*Study material*:
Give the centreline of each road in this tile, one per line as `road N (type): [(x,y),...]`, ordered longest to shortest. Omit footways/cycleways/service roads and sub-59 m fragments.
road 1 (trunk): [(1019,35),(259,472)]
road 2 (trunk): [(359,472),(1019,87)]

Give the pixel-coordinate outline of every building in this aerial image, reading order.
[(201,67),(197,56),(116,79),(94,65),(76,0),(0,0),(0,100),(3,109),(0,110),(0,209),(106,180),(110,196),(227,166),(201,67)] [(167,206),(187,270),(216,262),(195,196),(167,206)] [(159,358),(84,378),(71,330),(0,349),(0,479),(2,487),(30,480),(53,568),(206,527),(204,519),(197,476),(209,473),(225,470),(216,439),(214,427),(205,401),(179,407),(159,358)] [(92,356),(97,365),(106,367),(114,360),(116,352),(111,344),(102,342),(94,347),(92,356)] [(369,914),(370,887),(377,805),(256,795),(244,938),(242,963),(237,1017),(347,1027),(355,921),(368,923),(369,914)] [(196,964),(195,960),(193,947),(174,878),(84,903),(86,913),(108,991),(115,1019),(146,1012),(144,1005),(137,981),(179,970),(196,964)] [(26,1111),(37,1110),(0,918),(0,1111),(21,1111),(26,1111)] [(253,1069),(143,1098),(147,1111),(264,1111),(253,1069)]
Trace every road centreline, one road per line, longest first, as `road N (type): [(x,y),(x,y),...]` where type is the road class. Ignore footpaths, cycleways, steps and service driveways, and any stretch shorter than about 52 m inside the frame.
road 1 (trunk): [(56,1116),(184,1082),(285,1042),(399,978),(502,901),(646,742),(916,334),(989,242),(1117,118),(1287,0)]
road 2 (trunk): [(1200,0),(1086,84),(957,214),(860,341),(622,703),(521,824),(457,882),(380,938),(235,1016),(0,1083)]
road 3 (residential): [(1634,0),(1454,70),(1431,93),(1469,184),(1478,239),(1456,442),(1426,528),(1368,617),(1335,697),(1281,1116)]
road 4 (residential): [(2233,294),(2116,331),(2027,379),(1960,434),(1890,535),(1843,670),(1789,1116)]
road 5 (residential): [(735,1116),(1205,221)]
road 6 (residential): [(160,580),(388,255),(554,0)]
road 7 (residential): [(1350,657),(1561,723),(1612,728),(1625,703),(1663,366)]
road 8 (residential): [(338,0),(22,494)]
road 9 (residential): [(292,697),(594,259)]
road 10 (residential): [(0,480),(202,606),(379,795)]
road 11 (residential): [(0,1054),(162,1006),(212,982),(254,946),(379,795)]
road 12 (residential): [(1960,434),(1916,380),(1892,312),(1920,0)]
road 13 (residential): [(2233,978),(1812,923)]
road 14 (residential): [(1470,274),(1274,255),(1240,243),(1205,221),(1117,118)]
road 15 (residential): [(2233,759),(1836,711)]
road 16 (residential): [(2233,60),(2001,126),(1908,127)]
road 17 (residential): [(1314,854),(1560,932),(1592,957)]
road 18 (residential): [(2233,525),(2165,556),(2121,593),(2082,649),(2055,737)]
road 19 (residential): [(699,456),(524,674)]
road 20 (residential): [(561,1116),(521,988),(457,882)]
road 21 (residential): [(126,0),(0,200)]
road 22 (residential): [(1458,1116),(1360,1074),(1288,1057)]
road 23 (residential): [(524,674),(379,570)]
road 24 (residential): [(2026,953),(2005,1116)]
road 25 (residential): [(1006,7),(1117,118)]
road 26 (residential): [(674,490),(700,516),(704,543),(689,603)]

*Work to be completed*: All of the records should be transcribed exactly, with nothing left out.

*Result for this exercise*:
Give the centreline of each road in this tile, one per line as `road N (type): [(x,y),...]`, ordered longest to shortest. Omit footways/cycleways/service roads and sub-59 m fragments.
road 1 (trunk): [(1019,35),(259,472)]
road 2 (trunk): [(359,472),(1019,87)]

Give the pixel-coordinate outline of every building in this aerial image, reading order.
[(201,67),(197,56),(116,79),(94,65),(76,0),(0,0),(0,100),(3,109),(0,110),(0,209),(106,180),(110,196),(227,166),(201,67)] [(167,206),(187,270),(216,262),(195,196),(167,206)] [(159,358),(84,378),(71,330),(0,349),(0,479),(2,487),(30,480),(53,568),(206,527),(204,519),(197,476),(209,473),(225,470),(216,439),(214,427),(205,401),(179,407),(159,358)] [(92,356),(97,365),(106,367),(114,360),(116,352),(111,344),(102,342),(94,347),(92,356)] [(369,914),(370,887),(377,805),(256,795),(244,938),(242,963),(237,1017),(347,1027),(355,921),(368,923),(369,914)] [(196,964),(195,960),(193,947),(174,878),(84,903),(86,913),(108,991),(115,1019),(146,1012),(144,1005),(137,981),(179,970),(196,964)] [(26,1111),(37,1110),(0,918),(0,1111),(21,1111),(26,1111)] [(253,1069),(143,1098),(147,1111),(264,1111),(253,1069)]
Trace every road centreline, one road per line, longest first, as `road N (type): [(x,y),(x,y),...]` where type is the road class. Ignore footpaths, cycleways, steps and service driveways, and any stretch shorter than about 52 m inside the frame.
road 1 (trunk): [(56,1116),(184,1082),(285,1042),(399,978),(502,901),(646,742),(916,334),(989,242),(1117,118),(1287,0)]
road 2 (trunk): [(1200,0),(1086,84),(957,214),(860,341),(622,703),(521,824),(457,882),(380,938),(235,1016),(0,1083)]
road 3 (residential): [(1634,0),(1454,70),(1431,93),(1469,184),(1478,239),(1456,442),(1426,528),(1368,617),(1335,697),(1281,1116)]
road 4 (residential): [(2233,294),(2116,331),(2027,379),(1960,434),(1890,535),(1843,670),(1789,1116)]
road 5 (residential): [(735,1116),(1205,221)]
road 6 (residential): [(160,580),(388,255),(554,0)]
road 7 (residential): [(1350,657),(1561,723),(1612,728),(1625,703),(1663,366)]
road 8 (residential): [(338,0),(22,494)]
road 9 (residential): [(292,697),(594,259)]
road 10 (residential): [(0,480),(202,606),(379,795)]
road 11 (residential): [(0,1054),(162,1006),(212,982),(254,946),(379,795)]
road 12 (residential): [(1960,434),(1916,380),(1892,312),(1920,0)]
road 13 (residential): [(2233,978),(1812,923)]
road 14 (residential): [(1470,274),(1274,255),(1240,243),(1205,221),(1117,118)]
road 15 (residential): [(2233,759),(1836,711)]
road 16 (residential): [(2233,60),(2001,126),(1908,127)]
road 17 (residential): [(1314,854),(1560,932),(1592,957)]
road 18 (residential): [(2233,525),(2165,556),(2121,593),(2082,649),(2055,737)]
road 19 (residential): [(699,456),(524,674)]
road 20 (residential): [(561,1116),(521,988),(457,882)]
road 21 (residential): [(126,0),(0,200)]
road 22 (residential): [(1458,1116),(1360,1074),(1288,1057)]
road 23 (residential): [(524,674),(379,570)]
road 24 (residential): [(2026,953),(2005,1116)]
road 25 (residential): [(1006,7),(1117,118)]
road 26 (residential): [(674,490),(700,516),(704,543),(689,603)]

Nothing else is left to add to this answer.